[RECORD EXTRACTS]
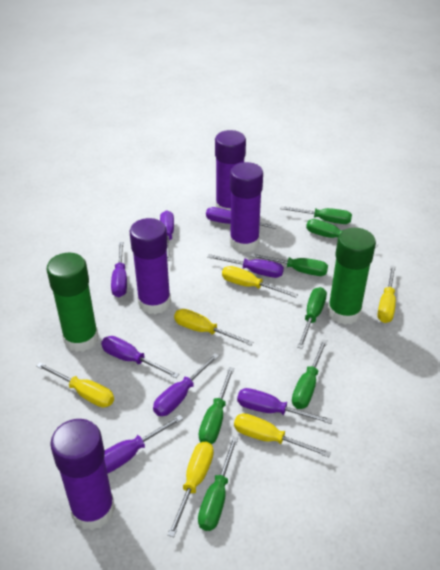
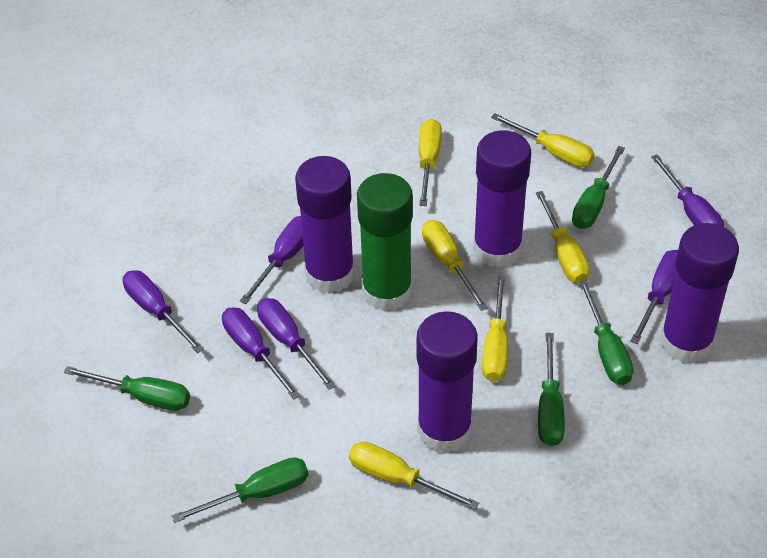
green glue stick: 2 -> 1
green screwdriver: 7 -> 5
purple screwdriver: 8 -> 6

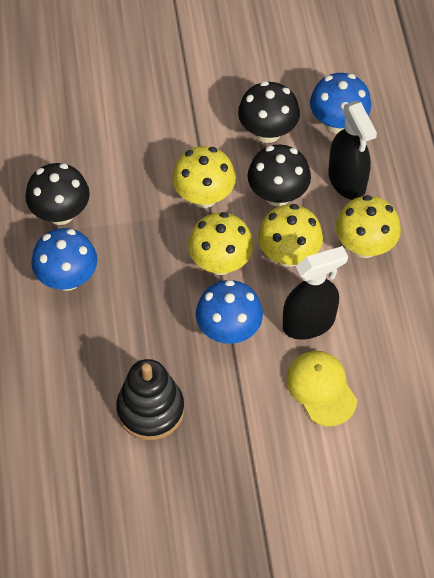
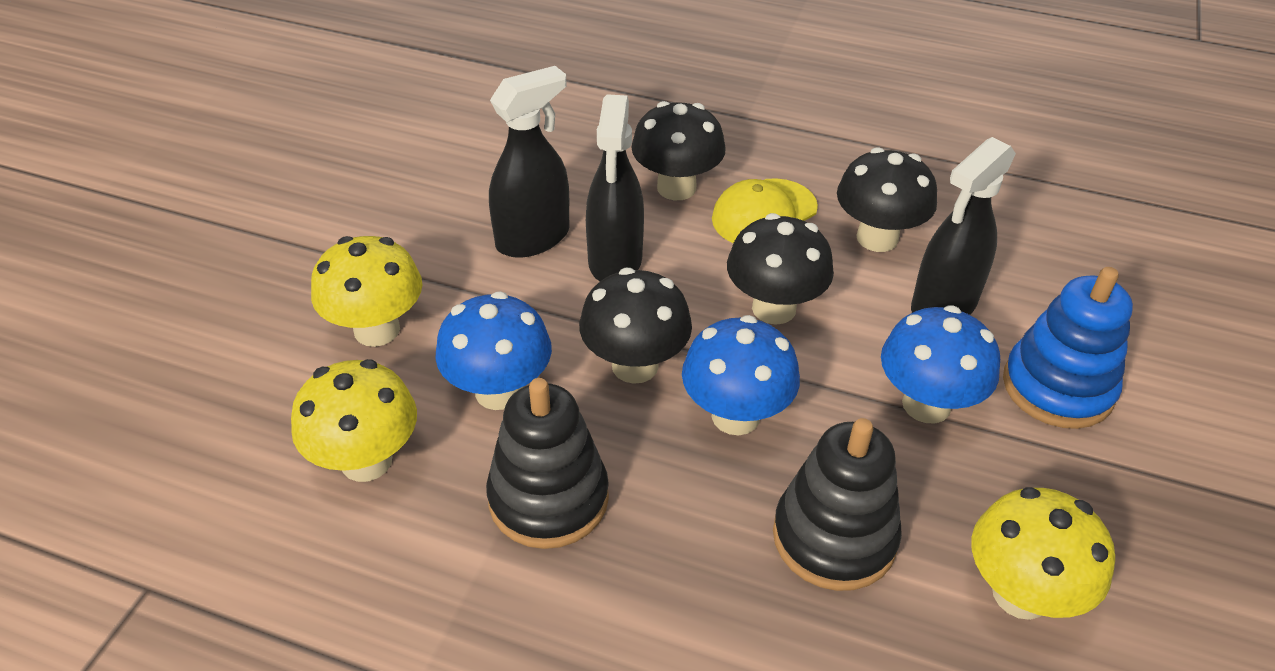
black mushroom: 3 -> 4
black spray bottle: 2 -> 3
black stacking toy: 1 -> 2
blue stacking toy: 0 -> 1
yellow mushroom: 4 -> 3

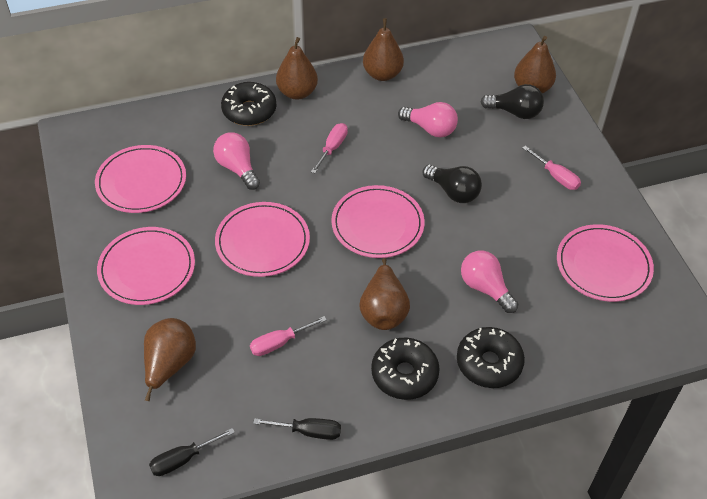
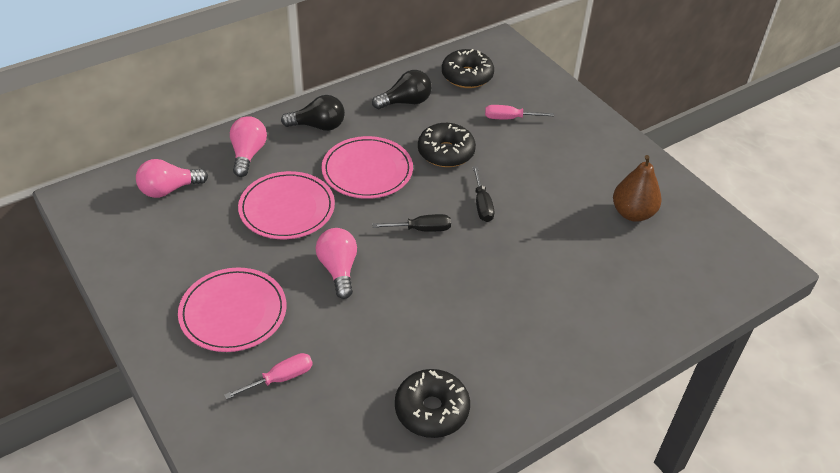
brown pear: 5 -> 1
pink plate: 5 -> 3
pink screwdriver: 3 -> 2

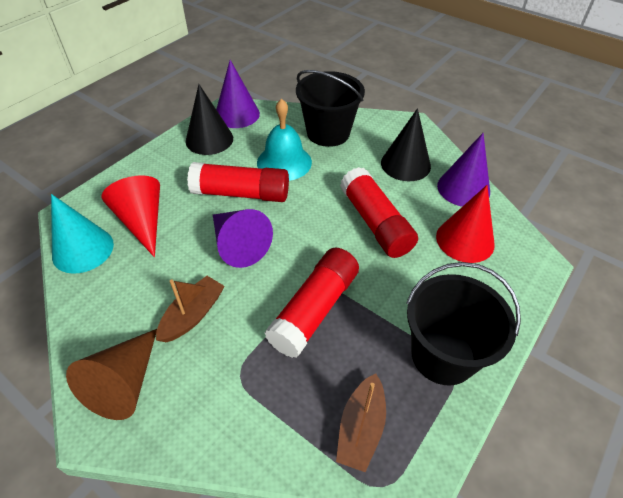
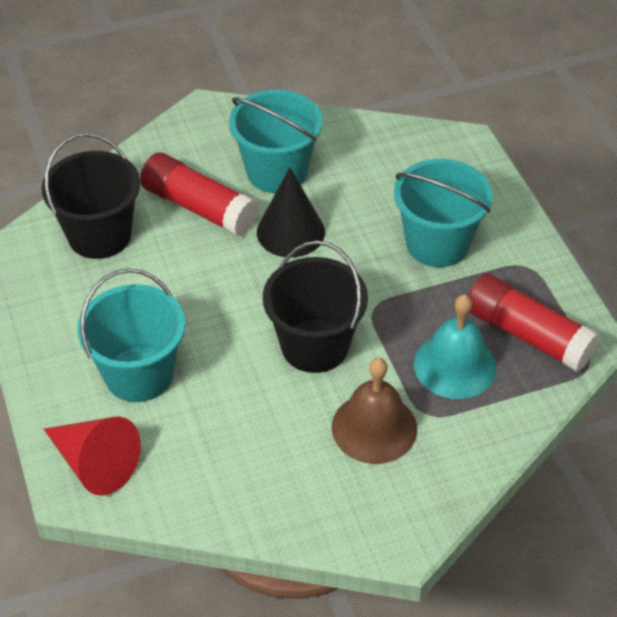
black cone: 2 -> 1
brown bell: 0 -> 1
brown boat: 2 -> 0
brown cone: 1 -> 0
purple cone: 3 -> 0
red cone: 2 -> 1
red glue stick: 3 -> 2
turquoise bucket: 0 -> 3
turquoise cone: 1 -> 0

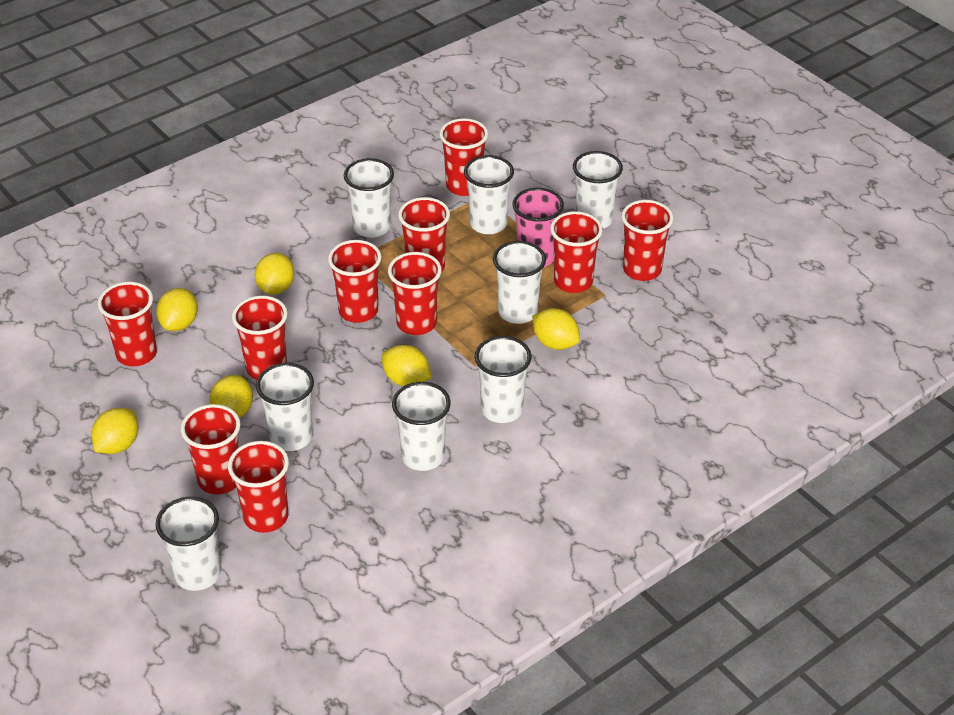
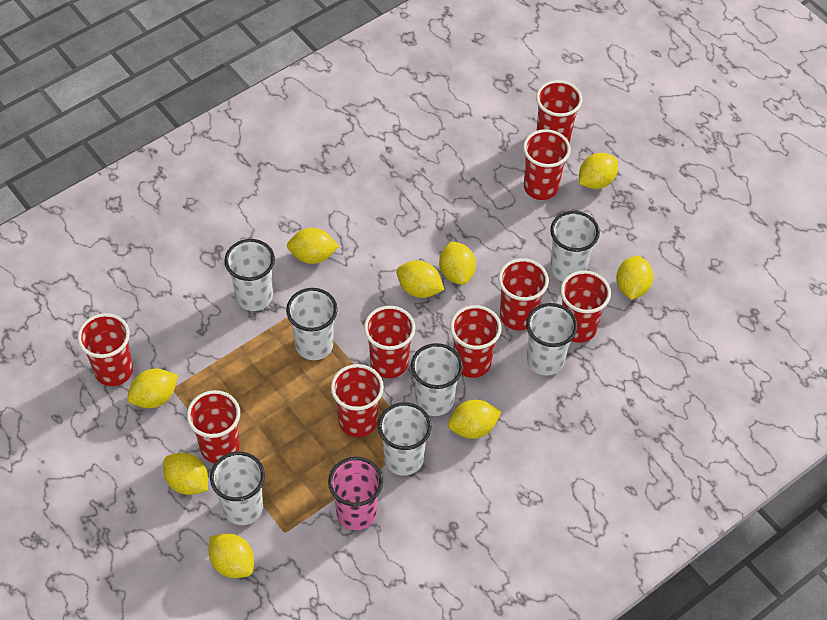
red cup: 10 -> 9
white cup: 8 -> 7
yellow lemon: 6 -> 9

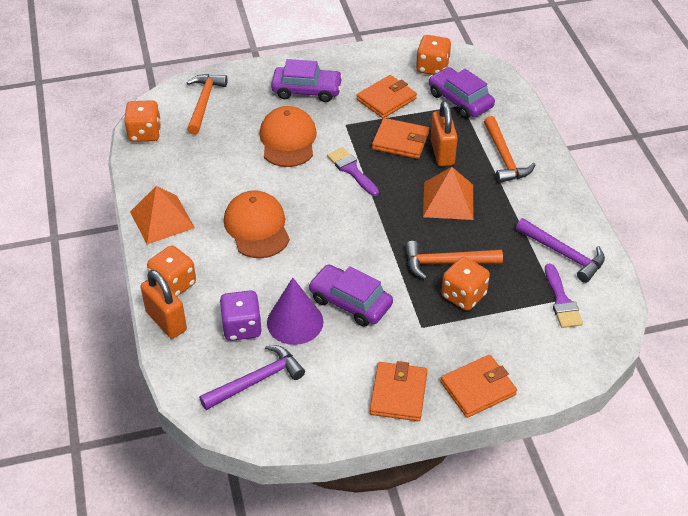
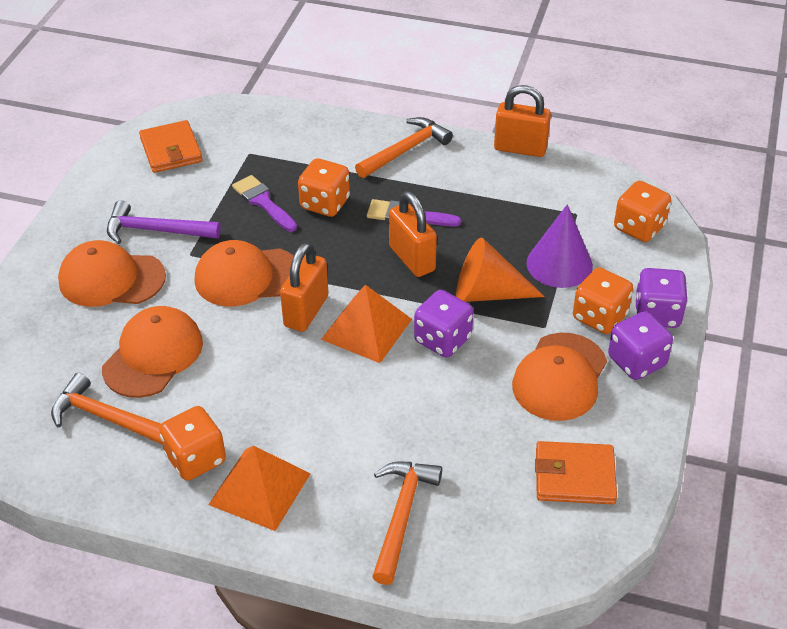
orange cap: 2 -> 4
orange cone: 0 -> 1
orange padlock: 2 -> 3
orange wallet: 4 -> 2
purple car: 3 -> 0
purple dice: 1 -> 3
purple hammer: 2 -> 1

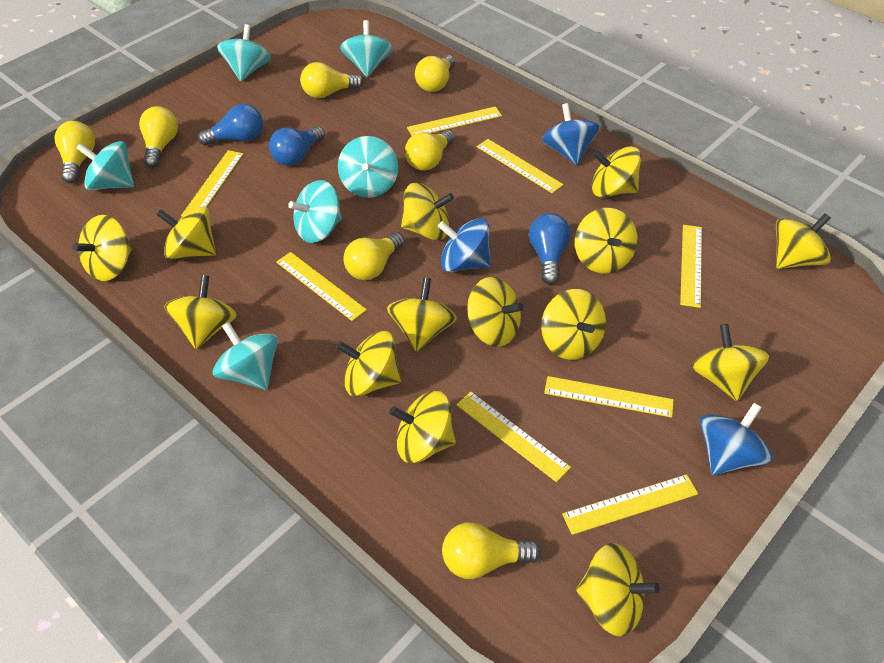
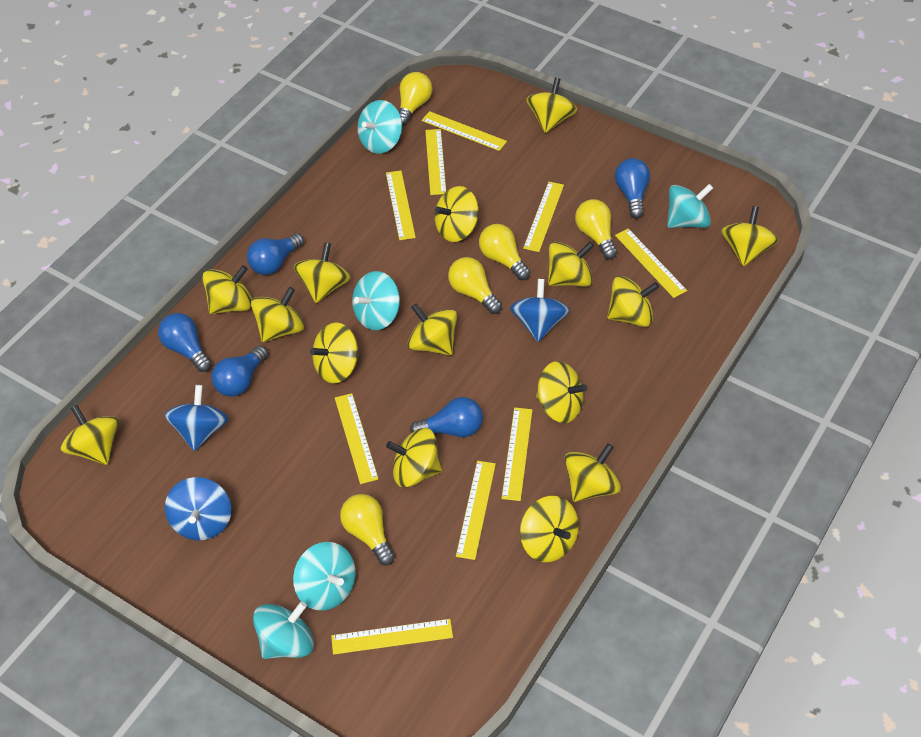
blue light bulb: 3 -> 5
turquoise spinning top: 6 -> 5
yellow light bulb: 7 -> 5
yellow ruler: 8 -> 9
yellow spinning top: 14 -> 15

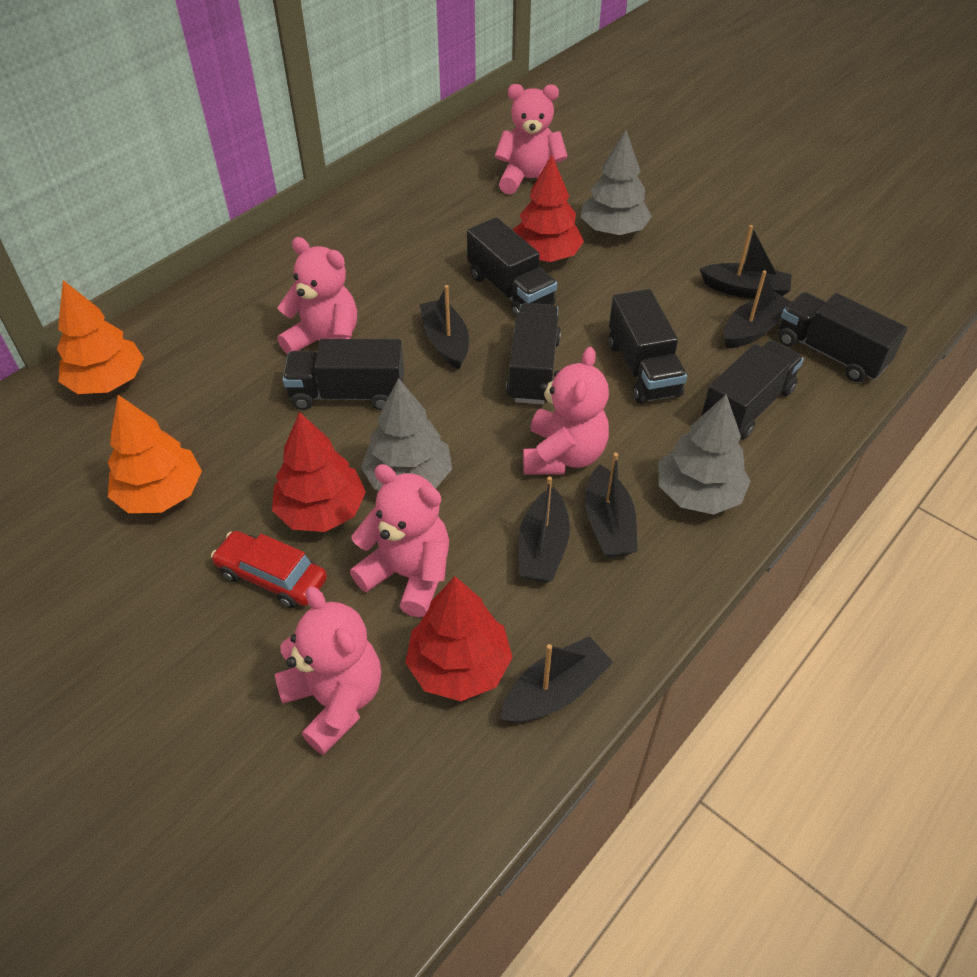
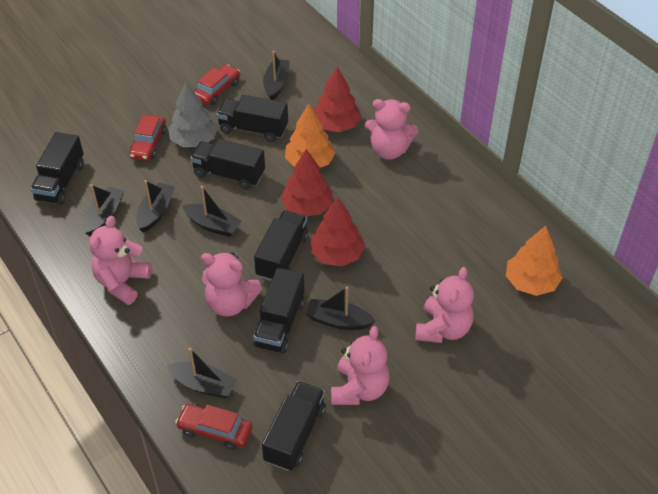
grey tree: 3 -> 1
red car: 1 -> 3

[INSTRUCTIONS FOR THE TASK] Both the line containing "yellow mushroom: 4 -> 3" and the last line of the listing above belong in the copy, along with every line between them; retype them exactly and omit the pictures.

[FINISHED TASK]
yellow mushroom: 4 -> 3

brown pear: 5 -> 1
pink plate: 5 -> 3
pink screwdriver: 3 -> 2

black cone: 2 -> 1
brown bell: 0 -> 1
brown boat: 2 -> 0
brown cone: 1 -> 0
purple cone: 3 -> 0
red cone: 2 -> 1
red glue stick: 3 -> 2
turquoise bucket: 0 -> 3
turquoise cone: 1 -> 0

red cup: 10 -> 9
white cup: 8 -> 7
yellow lemon: 6 -> 9

orange cap: 2 -> 4
orange cone: 0 -> 1
orange padlock: 2 -> 3
orange wallet: 4 -> 2
purple car: 3 -> 0
purple dice: 1 -> 3
purple hammer: 2 -> 1

blue light bulb: 3 -> 5
turquoise spinning top: 6 -> 5
yellow light bulb: 7 -> 5
yellow ruler: 8 -> 9
yellow spinning top: 14 -> 15

grey tree: 3 -> 1
red car: 1 -> 3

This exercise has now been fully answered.